[What is being asked]
Where a record contains a picture, omit the picture and repeat the rest exactly.

─── Given data

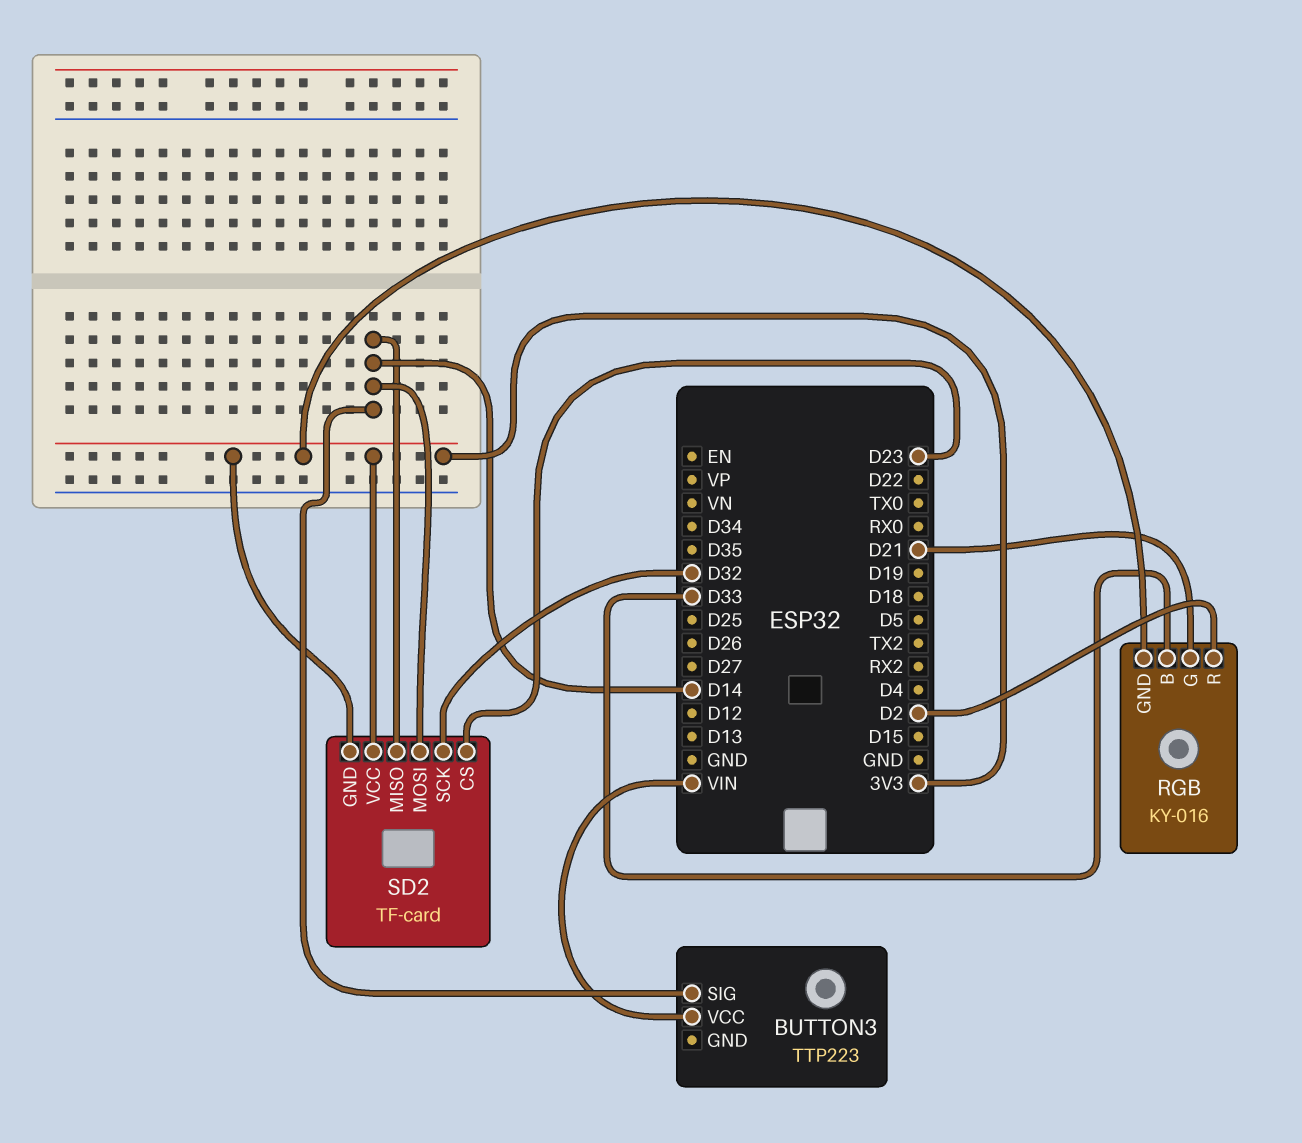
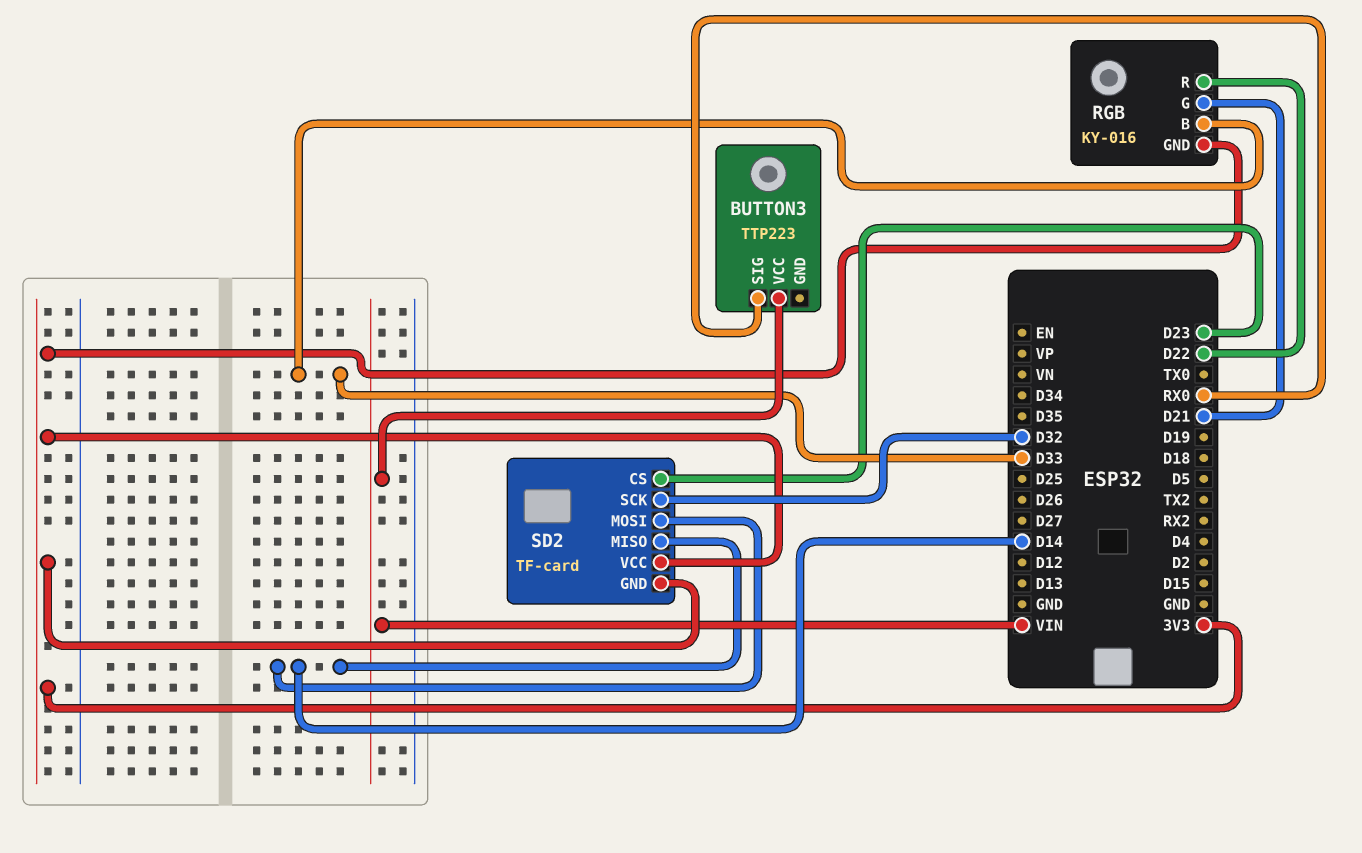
BUTTON3 pin SIG: D14 -> RX0
RGB pin R: D2 -> D22

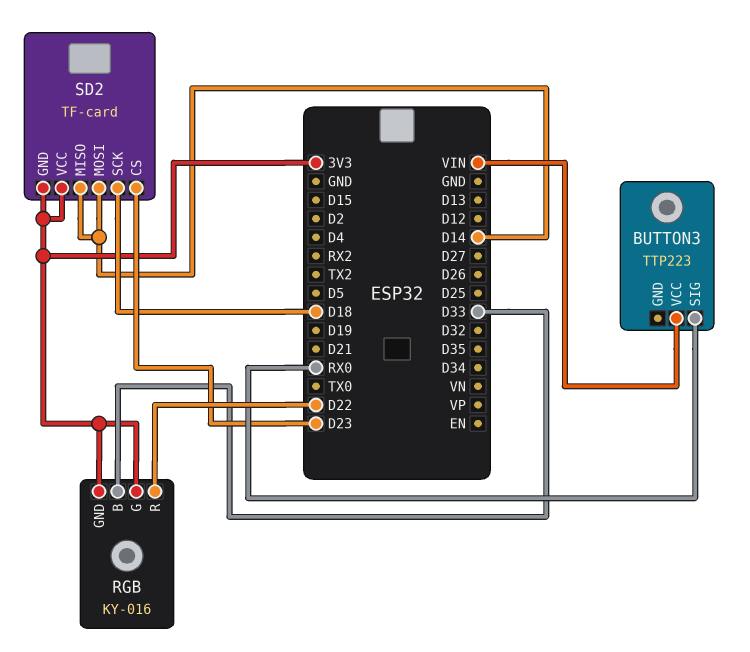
RGB pin G: D21 -> 3V3
SD2 pin SCK: D32 -> D18

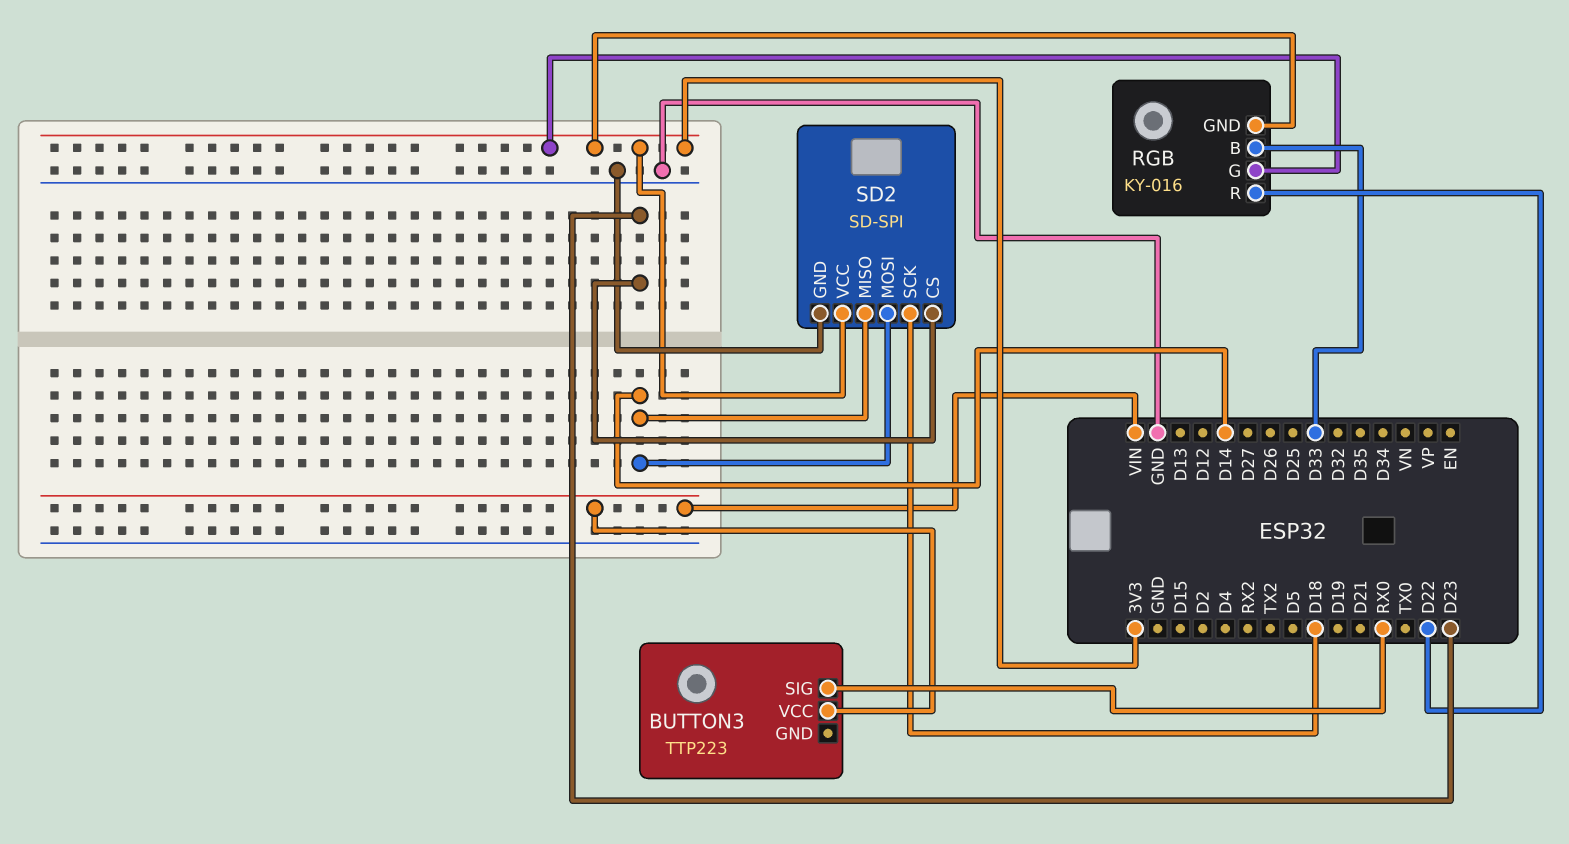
SD2: TF-card -> SD-SPI
SD2 pin GND: 3V3 -> GND

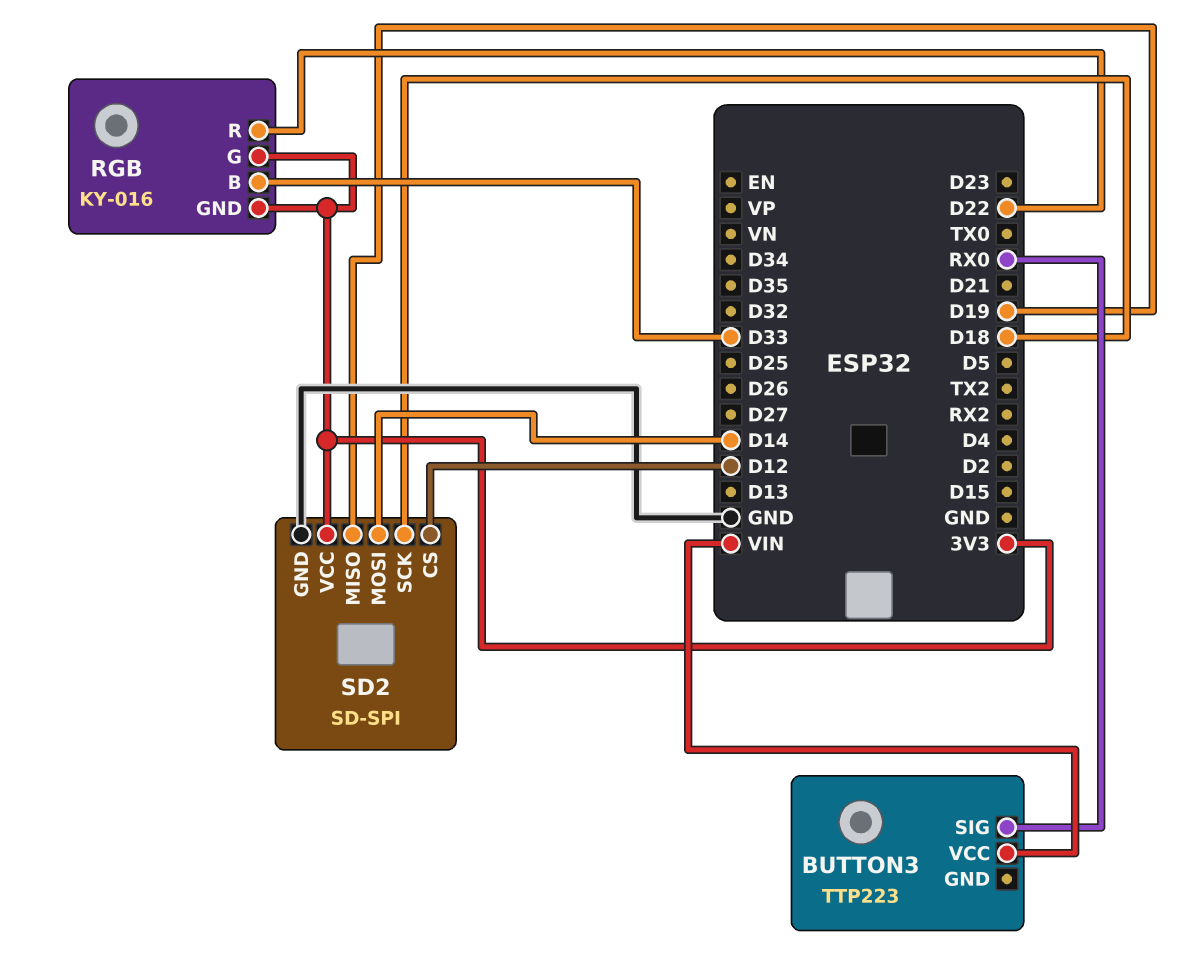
SD2 pin CS: D23 -> D12
SD2 pin MISO: D14 -> D19

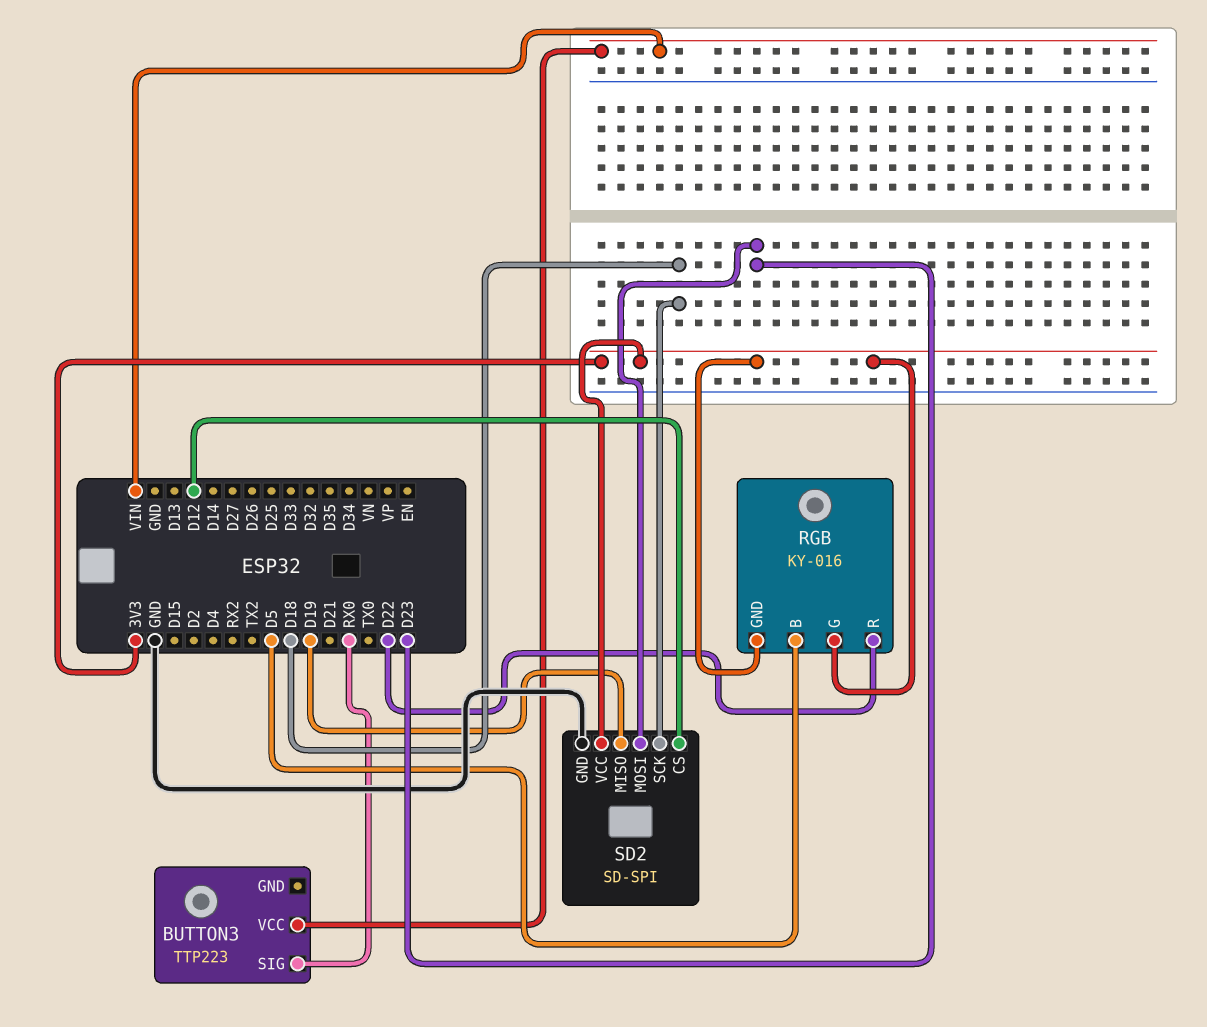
RGB pin B: D33 -> D5
SD2 pin MOSI: D14 -> D23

──────

[Exercise output]
BUTTON3 pin SIG: D14 -> RX0
RGB pin R: D2 -> D22

RGB pin G: D21 -> 3V3
SD2 pin SCK: D32 -> D18

SD2: TF-card -> SD-SPI
SD2 pin GND: 3V3 -> GND

SD2 pin CS: D23 -> D12
SD2 pin MISO: D14 -> D19

RGB pin B: D33 -> D5
SD2 pin MOSI: D14 -> D23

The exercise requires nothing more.